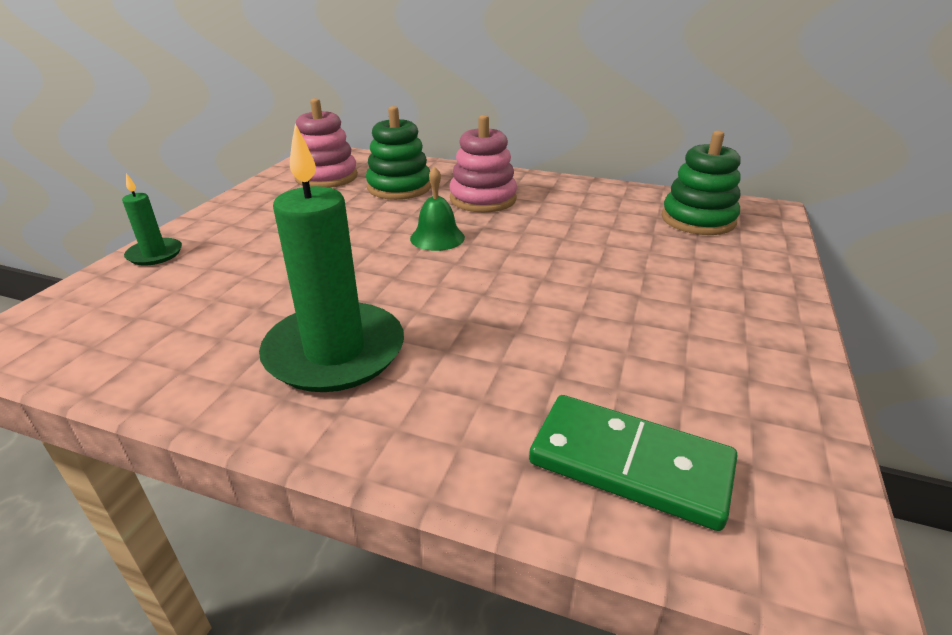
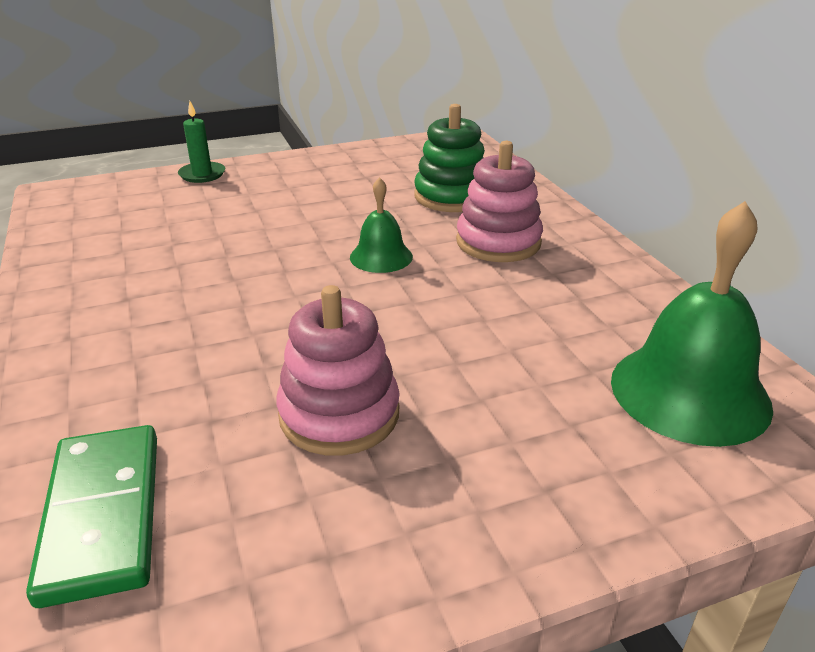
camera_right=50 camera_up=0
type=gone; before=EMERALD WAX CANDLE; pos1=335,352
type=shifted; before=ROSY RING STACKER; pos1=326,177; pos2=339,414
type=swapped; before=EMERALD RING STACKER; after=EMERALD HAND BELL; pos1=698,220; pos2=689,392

- **PROBLEM**: All of the data is to be reproduced exactly, with the pictures left out.

- **EXERCISE RESPONSE**:
camera_right=50 camera_up=0
type=gone; before=EMERALD WAX CANDLE; pos1=335,352
type=shifted; before=ROSY RING STACKER; pos1=326,177; pos2=339,414
type=swapped; before=EMERALD RING STACKER; after=EMERALD HAND BELL; pos1=698,220; pos2=689,392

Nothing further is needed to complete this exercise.